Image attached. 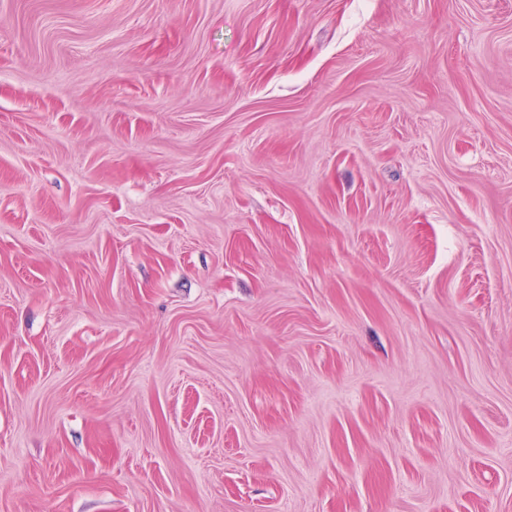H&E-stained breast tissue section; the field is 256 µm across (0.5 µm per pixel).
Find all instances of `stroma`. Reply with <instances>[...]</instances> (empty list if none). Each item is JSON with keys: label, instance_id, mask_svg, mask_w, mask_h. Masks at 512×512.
Segmentation results:
<instances>
[{"label": "stroma", "instance_id": "35a3bbf8", "mask_svg": "<svg viewBox=\"0 0 512 512\" xmlns=\"http://www.w3.org/2000/svg\"><path fill=\"white\" fill-rule=\"evenodd\" d=\"M0 512H512V0H0Z\"/></svg>", "mask_w": 512, "mask_h": 512}]
</instances>
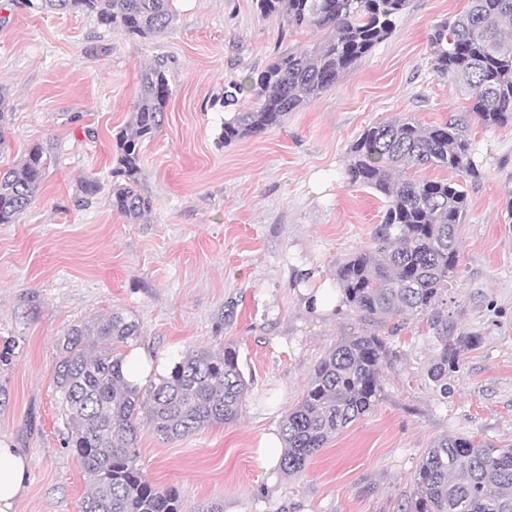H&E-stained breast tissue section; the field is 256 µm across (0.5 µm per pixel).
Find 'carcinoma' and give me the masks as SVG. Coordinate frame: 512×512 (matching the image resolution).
<instances>
[{"instance_id": "carcinoma-1", "label": "carcinoma", "mask_w": 512, "mask_h": 512, "mask_svg": "<svg viewBox=\"0 0 512 512\" xmlns=\"http://www.w3.org/2000/svg\"><path fill=\"white\" fill-rule=\"evenodd\" d=\"M172 0H3L0 10L92 14L99 23L139 38L167 31ZM407 0H257L289 30L311 29L322 38L277 55L257 77L254 107H238L244 87H224L219 142L229 145L281 126L288 113L316 99L392 31ZM433 69L454 81L482 125H512V0H468L467 10L434 27ZM170 97L164 64L144 69L133 121L116 137L117 180L112 209L138 224L151 209L140 166V148L159 131ZM446 169L472 184L481 171L472 157L466 125L450 117L423 127L412 117L367 127L349 148L350 183L372 189L385 210L374 245L336 269L343 303L361 320L381 326L404 316H428L443 344L428 378L448 392L463 348L474 335L448 339V288L459 264L458 225L468 195L455 180L415 178L408 170ZM45 168L41 148L28 150L17 167L0 169V224H14L39 192ZM141 335L121 313L73 325L61 341L55 383L66 443L89 480L81 512H182L178 490H159L139 468L138 419L164 440L188 437L234 422L249 383L231 344L189 351L170 372L142 389L123 374L119 349ZM389 357L384 339L365 331L340 341L315 366L301 398L280 424L279 467L303 472L311 457L379 403L380 370ZM402 512H512V445L468 436L444 437L427 449Z\"/></svg>"}]
</instances>
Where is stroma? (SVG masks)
Returning a JSON list of instances; mask_svg holds the SVG:
<instances>
[{
	"mask_svg": "<svg viewBox=\"0 0 512 512\" xmlns=\"http://www.w3.org/2000/svg\"><path fill=\"white\" fill-rule=\"evenodd\" d=\"M468 0H407L391 34L286 123L230 145L224 87L254 82L278 54L319 40L260 14L256 0H174L175 24L134 39L82 13L0 10V89L10 144L0 167L34 146L41 190L0 224V438L32 460L15 512H79L87 477L73 449L54 375L71 326L113 312L139 323L135 348L171 367L186 352L236 345L250 389L238 420L164 440L137 430L138 463L156 488L176 487L183 512H399L426 450L446 436L512 443V127L468 135L482 178L468 186L457 275L448 290L456 336L475 335L440 391L427 377L440 348L426 318L379 333L390 348L382 397L287 476L260 455L314 366L369 325L344 303L314 313L309 294L373 244L383 202L350 184L348 150L378 122L422 126L468 114L455 83L433 70L429 36ZM166 64L172 94L141 155L151 192L142 223L112 208L115 137L131 121L142 70ZM101 189L81 202L80 184ZM307 265L315 279L294 275Z\"/></svg>",
	"mask_w": 512,
	"mask_h": 512,
	"instance_id": "obj_1",
	"label": "stroma"
}]
</instances>
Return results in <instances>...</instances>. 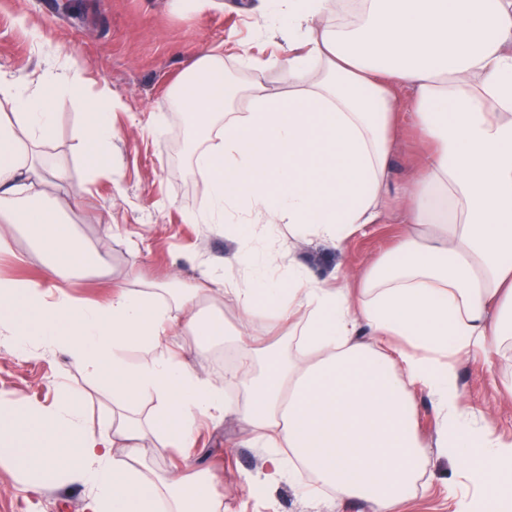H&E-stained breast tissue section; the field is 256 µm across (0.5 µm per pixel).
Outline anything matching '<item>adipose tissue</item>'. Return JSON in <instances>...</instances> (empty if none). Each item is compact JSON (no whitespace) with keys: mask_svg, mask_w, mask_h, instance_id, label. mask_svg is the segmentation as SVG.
I'll return each mask as SVG.
<instances>
[{"mask_svg":"<svg viewBox=\"0 0 512 512\" xmlns=\"http://www.w3.org/2000/svg\"><path fill=\"white\" fill-rule=\"evenodd\" d=\"M281 2L287 94L258 80L237 85L223 55L207 53L193 65L197 84L179 97L203 134L204 221L266 216L342 247L382 216L403 89L433 150L402 192L399 247L353 291L343 276L325 283L296 272L280 283L266 270L286 252L258 260L240 238L231 262L244 274L221 277L225 296L247 318L294 324L298 342L235 336L239 368L220 382L201 377L166 347L173 319L153 293L119 283L104 305L69 295L93 257L43 190L36 152L54 140L57 115L42 91L15 79V112L0 118V223L25 228L47 274L0 279V328L24 353L66 349L122 408L147 398L155 411L143 419L122 411L90 428L68 386L52 408L0 417V461L38 490L83 484L86 512H220L215 476L181 465L151 477L136 462L145 435L186 457L199 418L232 411L273 451L255 493L284 479L309 493L308 472L371 512H395L423 459L414 384L436 412L433 447L458 454L478 491L456 512H512V438L480 424L455 369L470 349L501 353L512 335V0ZM77 102L89 115L79 135L88 174H111L113 98ZM227 382L245 391L233 408Z\"/></svg>","mask_w":512,"mask_h":512,"instance_id":"1","label":"adipose tissue"}]
</instances>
=-=-=-=-=
Quote, without any change, each line from the one that contains "Outline anything matching" through the end of the material.

Outline anything matching '<item>adipose tissue</item>'. Return JSON in <instances>...</instances> (empty if none). Each item is compact JSON (no whitespace) with keys: mask_svg, mask_w, mask_h, instance_id, label. mask_svg is the segmentation as SVG.
I'll return each mask as SVG.
<instances>
[{"mask_svg":"<svg viewBox=\"0 0 512 512\" xmlns=\"http://www.w3.org/2000/svg\"><path fill=\"white\" fill-rule=\"evenodd\" d=\"M281 2L287 94L258 80L237 85L223 55L207 53L193 65L197 84L179 97L203 134L204 221L266 216L342 247L382 216L403 89L433 150L402 192L399 247L353 291L343 276L325 283L296 272L280 283L266 270L286 252L258 260L240 238L231 262L244 274L221 277L225 296L247 318L294 324L298 342L235 336L239 368L220 382L201 377L166 347L173 319L153 293L119 283L104 305L69 295L93 257L43 190L36 152L54 140L57 115L42 91L15 79V112L0 118V223L25 228L47 274L0 279V328L24 353L66 349L122 408L147 398L155 411L143 419L122 411L90 428L68 386L52 408L0 417V461L38 490L83 484L86 512H220L215 476L181 465L151 477L136 462L145 435L186 457L199 418L232 411L273 451L255 493L284 479L309 493L308 472L371 512H395L423 459L414 384L436 412L433 447L458 454L478 491L456 512H512V438L480 424L455 369L470 349L501 353L512 335V0ZM77 102L89 115L79 135L88 174H111L113 98ZM227 382L245 391L233 408Z\"/></svg>","mask_w":512,"mask_h":512,"instance_id":"1","label":"adipose tissue"}]
</instances>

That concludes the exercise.